> EXERCISE BRIEF:
Write out the data word for word and drop any picture you find.

━━ RECORDS SUPPLIED

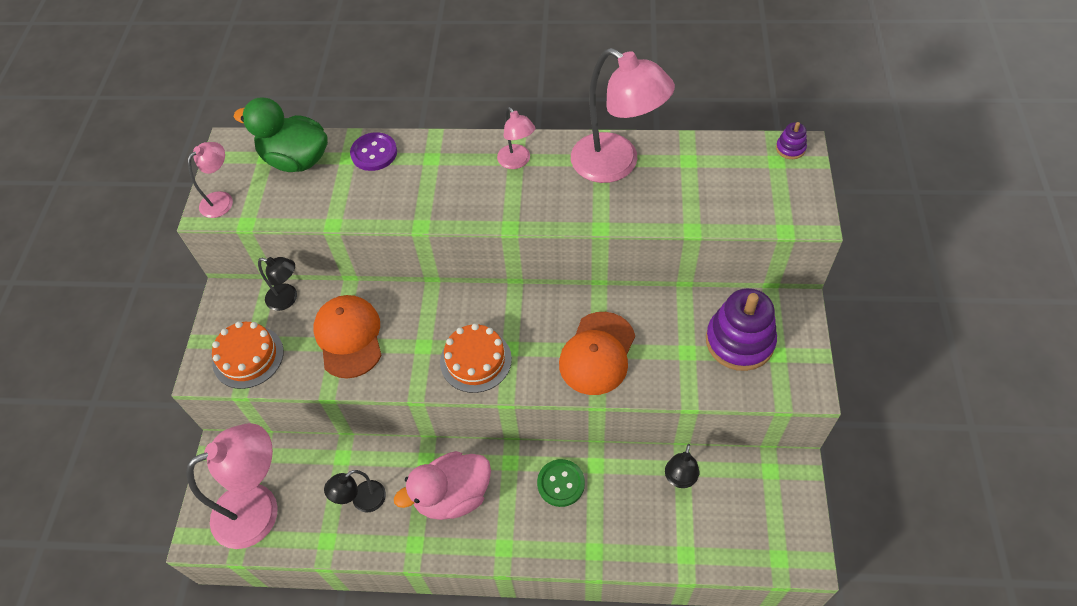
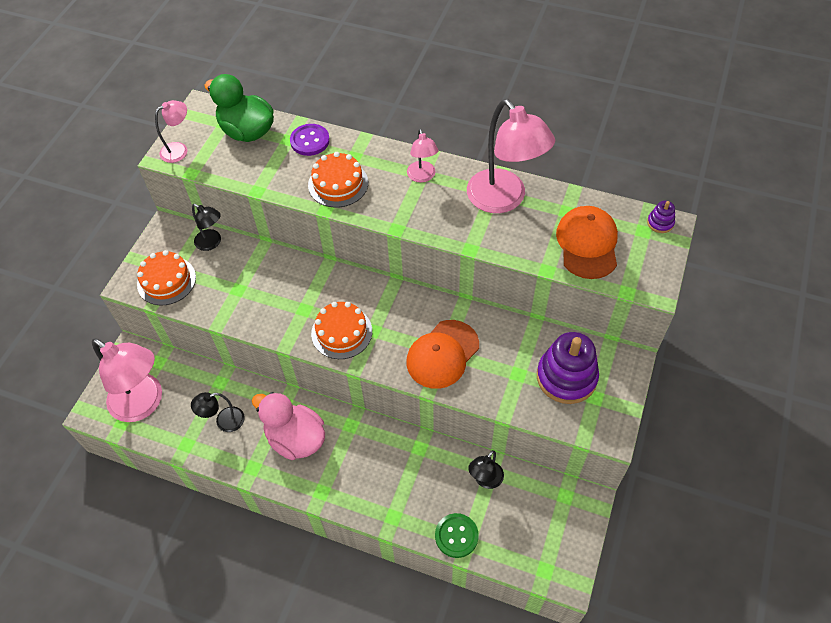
camera: 15 degrees right, 0 degrees up
(259, 508) = (144, 403): pink lamp -> pink lamp turned 45 degrees clockwise
(349, 337) = (248, 286): orange cap -> orange cap (587, 244)
(424, 193) = (338, 184): none -> orange cake
(453, 496) = (295, 438): pink duck -> pink duck turned 45 degrees clockwise
(561, 483) = (385, 454): green button -> green button (456, 536)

━━━━

> RESPONSE:
camera: 15 degrees right, 0 degrees up
(259, 508) = (144, 403): pink lamp -> pink lamp turned 45 degrees clockwise
(349, 337) = (248, 286): orange cap -> orange cap (587, 244)
(424, 193) = (338, 184): none -> orange cake
(453, 496) = (295, 438): pink duck -> pink duck turned 45 degrees clockwise
(561, 483) = (385, 454): green button -> green button (456, 536)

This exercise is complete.